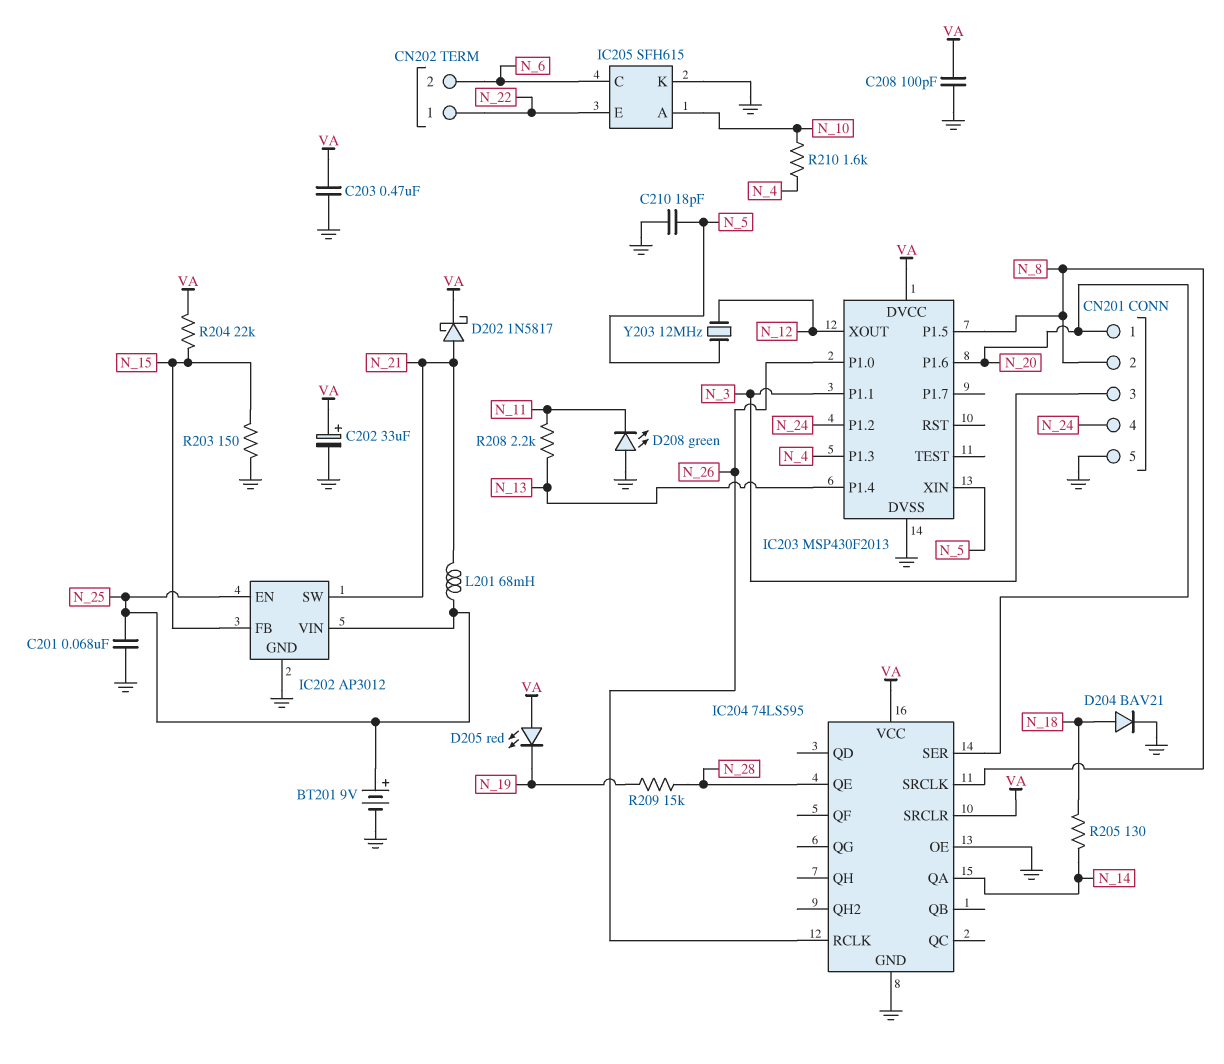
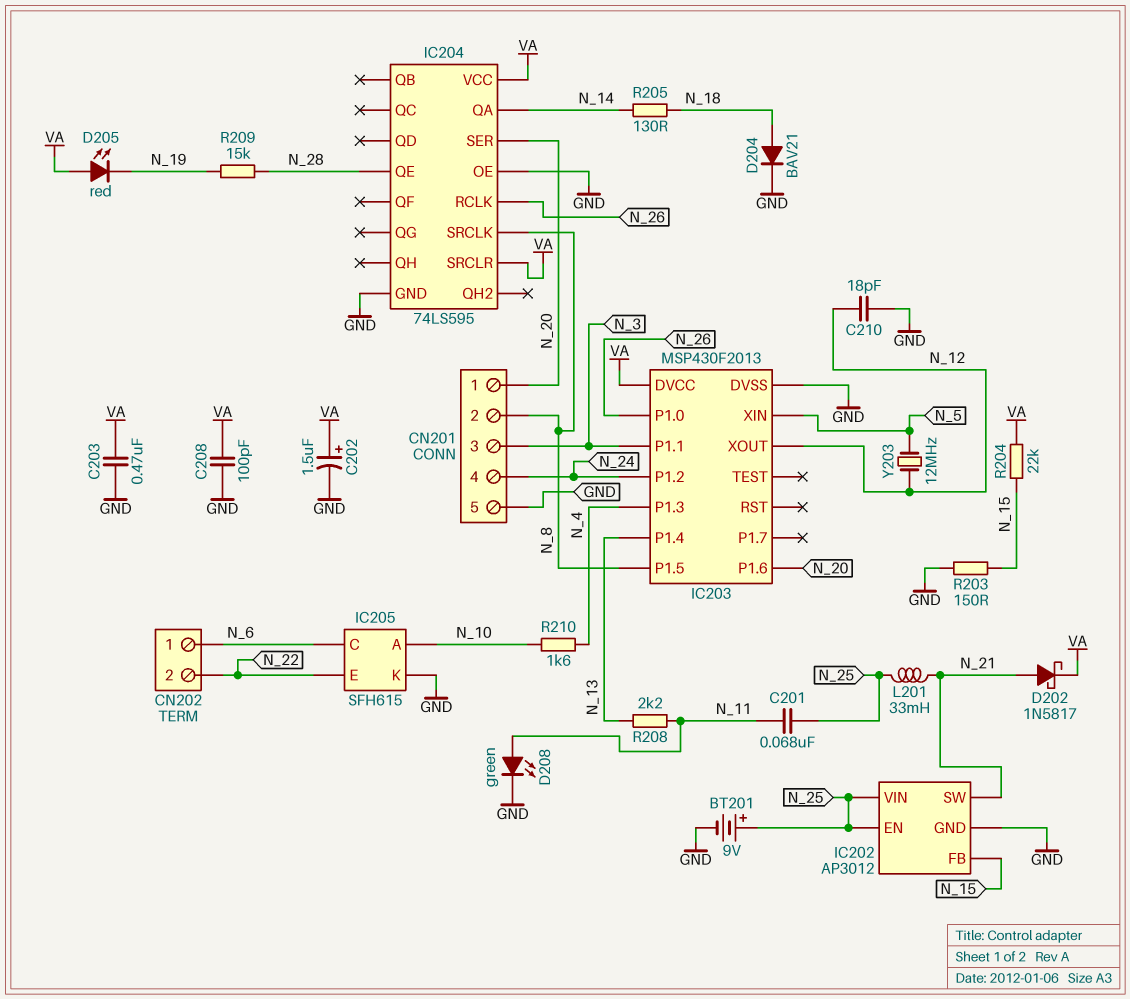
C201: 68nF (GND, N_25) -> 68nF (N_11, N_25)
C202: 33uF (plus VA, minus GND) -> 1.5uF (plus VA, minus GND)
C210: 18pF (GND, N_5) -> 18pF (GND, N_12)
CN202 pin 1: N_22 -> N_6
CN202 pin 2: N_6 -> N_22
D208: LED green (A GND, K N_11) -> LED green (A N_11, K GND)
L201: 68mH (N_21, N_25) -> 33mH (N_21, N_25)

Task: Please print the entries exactly as they stand. Images are not part of the copy.

Finished task:
C201: 68nF (GND, N_25) -> 68nF (N_11, N_25)
C202: 33uF (plus VA, minus GND) -> 1.5uF (plus VA, minus GND)
C210: 18pF (GND, N_5) -> 18pF (GND, N_12)
CN202 pin 1: N_22 -> N_6
CN202 pin 2: N_6 -> N_22
D208: LED green (A GND, K N_11) -> LED green (A N_11, K GND)
L201: 68mH (N_21, N_25) -> 33mH (N_21, N_25)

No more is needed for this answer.